- **Task to carry out**
The entries below hold a line with "building: none -> [307,239,385,294]" and a line with "building: none -> [102,283,146,338]". Return those lines and all that lie between them, exactly and only.

Data excerpts:
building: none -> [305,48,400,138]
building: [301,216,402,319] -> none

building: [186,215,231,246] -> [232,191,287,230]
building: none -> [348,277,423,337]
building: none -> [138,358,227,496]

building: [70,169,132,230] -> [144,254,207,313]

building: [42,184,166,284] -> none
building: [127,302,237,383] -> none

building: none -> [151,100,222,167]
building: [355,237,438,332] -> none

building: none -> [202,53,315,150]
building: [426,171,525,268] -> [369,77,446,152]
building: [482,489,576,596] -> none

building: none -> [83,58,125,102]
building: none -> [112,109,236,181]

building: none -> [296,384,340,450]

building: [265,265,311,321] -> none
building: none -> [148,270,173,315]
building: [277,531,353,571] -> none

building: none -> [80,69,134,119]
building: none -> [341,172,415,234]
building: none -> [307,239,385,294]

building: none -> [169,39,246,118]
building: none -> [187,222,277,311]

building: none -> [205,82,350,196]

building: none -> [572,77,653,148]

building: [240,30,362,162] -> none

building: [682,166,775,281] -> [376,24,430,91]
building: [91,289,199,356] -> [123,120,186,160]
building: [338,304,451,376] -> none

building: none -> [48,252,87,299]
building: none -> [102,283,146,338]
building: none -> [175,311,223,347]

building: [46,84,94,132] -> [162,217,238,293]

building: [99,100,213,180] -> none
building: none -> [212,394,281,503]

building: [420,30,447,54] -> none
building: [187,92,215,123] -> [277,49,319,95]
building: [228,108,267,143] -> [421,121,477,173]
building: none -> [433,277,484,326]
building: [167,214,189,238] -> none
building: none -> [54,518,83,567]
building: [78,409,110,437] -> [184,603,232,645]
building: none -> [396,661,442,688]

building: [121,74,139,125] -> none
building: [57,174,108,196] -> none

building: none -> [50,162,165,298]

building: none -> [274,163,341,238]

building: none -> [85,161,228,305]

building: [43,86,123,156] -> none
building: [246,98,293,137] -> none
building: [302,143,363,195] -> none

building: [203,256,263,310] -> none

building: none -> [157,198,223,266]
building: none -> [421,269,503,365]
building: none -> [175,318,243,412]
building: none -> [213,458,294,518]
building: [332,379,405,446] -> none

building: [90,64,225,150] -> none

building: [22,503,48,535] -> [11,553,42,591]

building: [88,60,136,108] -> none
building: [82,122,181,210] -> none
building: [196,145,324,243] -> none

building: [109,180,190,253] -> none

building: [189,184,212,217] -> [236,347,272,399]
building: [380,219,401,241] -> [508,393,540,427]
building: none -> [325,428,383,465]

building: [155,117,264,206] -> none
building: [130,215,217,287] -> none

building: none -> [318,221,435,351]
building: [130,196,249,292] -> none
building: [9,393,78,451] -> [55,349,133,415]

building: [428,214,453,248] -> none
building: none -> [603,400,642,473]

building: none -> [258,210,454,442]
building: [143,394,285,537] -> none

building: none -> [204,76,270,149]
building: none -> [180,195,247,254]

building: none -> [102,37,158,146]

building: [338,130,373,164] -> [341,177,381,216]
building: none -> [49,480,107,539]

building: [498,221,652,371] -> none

- **Task output**
building: none -> [307,239,385,294]

building: none -> [169,39,246,118]
building: none -> [187,222,277,311]

building: none -> [205,82,350,196]

building: none -> [572,77,653,148]

building: [240,30,362,162] -> none

building: [682,166,775,281] -> [376,24,430,91]
building: [91,289,199,356] -> [123,120,186,160]
building: [338,304,451,376] -> none

building: none -> [48,252,87,299]
building: none -> [102,283,146,338]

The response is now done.